### REQUIREMENTS
Please pick out each line in the records below that contains the string "Zack" and copy those lines in full. Case counts when matching.

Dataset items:
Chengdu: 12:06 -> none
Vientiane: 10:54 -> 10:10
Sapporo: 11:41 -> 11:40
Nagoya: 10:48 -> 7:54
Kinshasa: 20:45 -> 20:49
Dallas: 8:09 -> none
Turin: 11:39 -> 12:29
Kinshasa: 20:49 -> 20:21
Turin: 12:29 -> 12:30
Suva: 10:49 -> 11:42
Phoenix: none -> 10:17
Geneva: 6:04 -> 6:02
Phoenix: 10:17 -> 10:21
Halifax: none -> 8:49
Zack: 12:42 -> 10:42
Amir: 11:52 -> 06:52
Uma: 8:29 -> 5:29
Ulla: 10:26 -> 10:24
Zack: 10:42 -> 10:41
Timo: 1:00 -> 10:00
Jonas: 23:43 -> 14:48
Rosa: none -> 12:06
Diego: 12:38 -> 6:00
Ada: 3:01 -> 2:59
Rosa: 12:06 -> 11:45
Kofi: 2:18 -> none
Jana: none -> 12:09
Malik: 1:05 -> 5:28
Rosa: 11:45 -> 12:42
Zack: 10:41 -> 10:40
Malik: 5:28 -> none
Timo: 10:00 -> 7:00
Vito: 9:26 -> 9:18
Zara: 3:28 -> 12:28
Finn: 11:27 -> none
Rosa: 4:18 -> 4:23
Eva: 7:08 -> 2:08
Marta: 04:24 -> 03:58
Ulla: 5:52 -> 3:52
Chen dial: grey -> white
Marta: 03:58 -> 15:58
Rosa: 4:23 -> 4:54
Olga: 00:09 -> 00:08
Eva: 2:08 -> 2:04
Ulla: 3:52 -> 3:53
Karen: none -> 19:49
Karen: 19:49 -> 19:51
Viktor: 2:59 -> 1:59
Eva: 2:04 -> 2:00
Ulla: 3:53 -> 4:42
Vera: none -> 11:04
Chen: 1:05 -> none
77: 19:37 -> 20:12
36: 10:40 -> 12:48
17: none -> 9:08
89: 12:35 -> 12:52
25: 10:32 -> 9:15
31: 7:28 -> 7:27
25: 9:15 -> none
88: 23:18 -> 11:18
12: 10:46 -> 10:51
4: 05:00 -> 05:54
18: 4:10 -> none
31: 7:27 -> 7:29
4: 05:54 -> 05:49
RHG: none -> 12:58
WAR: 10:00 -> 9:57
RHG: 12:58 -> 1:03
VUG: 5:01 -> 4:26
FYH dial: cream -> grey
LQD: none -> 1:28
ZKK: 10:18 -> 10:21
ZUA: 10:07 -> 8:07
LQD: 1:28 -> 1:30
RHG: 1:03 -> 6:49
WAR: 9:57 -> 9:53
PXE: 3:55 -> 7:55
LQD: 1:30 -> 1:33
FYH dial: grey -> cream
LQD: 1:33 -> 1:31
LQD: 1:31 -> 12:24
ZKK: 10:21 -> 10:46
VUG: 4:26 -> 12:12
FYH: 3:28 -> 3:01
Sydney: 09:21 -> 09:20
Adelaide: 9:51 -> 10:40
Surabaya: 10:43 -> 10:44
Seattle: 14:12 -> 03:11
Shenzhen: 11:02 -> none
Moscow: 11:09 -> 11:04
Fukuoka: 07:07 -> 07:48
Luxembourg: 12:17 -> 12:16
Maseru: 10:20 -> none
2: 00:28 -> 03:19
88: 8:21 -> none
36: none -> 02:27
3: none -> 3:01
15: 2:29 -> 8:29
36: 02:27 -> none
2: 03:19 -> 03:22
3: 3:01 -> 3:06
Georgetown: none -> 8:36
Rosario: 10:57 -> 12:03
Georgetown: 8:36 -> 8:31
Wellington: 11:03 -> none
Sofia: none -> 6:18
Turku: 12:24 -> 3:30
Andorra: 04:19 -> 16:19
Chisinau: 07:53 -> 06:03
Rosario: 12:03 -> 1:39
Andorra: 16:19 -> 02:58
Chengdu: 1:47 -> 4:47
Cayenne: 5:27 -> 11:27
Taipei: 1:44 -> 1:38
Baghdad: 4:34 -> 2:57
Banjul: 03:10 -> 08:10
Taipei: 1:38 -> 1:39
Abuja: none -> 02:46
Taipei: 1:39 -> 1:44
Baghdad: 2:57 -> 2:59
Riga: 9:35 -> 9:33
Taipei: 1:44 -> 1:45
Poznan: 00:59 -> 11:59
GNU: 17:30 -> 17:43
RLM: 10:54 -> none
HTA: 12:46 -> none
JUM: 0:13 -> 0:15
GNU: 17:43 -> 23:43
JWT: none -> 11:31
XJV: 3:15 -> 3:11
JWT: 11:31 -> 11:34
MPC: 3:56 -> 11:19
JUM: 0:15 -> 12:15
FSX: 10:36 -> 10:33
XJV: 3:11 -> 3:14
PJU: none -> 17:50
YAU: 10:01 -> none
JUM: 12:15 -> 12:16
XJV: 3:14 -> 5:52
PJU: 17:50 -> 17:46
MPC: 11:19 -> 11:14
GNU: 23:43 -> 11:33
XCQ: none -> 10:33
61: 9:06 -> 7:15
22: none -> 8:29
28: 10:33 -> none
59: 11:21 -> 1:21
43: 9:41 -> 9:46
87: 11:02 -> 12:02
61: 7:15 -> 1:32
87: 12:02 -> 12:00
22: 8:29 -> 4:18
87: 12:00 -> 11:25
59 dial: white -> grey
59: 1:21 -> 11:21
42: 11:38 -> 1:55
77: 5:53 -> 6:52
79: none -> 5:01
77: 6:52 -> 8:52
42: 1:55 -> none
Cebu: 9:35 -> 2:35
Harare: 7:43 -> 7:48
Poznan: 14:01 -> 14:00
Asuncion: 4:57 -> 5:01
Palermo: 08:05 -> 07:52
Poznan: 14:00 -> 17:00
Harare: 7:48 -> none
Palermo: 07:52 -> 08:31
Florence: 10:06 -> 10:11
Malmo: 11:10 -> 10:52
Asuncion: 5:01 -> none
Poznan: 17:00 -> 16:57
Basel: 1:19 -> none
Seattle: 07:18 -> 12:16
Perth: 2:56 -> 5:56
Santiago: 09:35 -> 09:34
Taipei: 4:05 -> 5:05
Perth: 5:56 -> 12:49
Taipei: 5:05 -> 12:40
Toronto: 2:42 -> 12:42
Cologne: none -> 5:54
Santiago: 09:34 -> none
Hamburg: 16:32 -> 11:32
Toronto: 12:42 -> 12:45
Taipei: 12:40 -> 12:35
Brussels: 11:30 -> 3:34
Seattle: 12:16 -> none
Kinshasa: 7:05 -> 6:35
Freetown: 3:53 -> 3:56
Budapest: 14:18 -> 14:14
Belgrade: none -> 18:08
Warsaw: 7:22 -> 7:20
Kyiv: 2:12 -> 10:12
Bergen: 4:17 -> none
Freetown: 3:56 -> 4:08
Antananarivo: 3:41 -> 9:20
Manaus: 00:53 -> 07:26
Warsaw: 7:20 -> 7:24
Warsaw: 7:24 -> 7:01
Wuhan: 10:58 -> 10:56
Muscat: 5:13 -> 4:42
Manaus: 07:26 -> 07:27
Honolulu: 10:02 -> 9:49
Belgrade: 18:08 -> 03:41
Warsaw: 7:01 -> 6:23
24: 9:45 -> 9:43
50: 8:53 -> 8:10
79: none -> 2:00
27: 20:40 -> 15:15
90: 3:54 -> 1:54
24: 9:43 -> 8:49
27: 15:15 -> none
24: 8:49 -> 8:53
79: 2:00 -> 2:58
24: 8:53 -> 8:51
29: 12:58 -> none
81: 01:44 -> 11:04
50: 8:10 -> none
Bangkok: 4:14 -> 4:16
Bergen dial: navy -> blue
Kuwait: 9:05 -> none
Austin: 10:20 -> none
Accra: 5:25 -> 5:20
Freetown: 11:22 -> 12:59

### TASK RESULT
Zack: 12:42 -> 10:42
Zack: 10:42 -> 10:41
Zack: 10:41 -> 10:40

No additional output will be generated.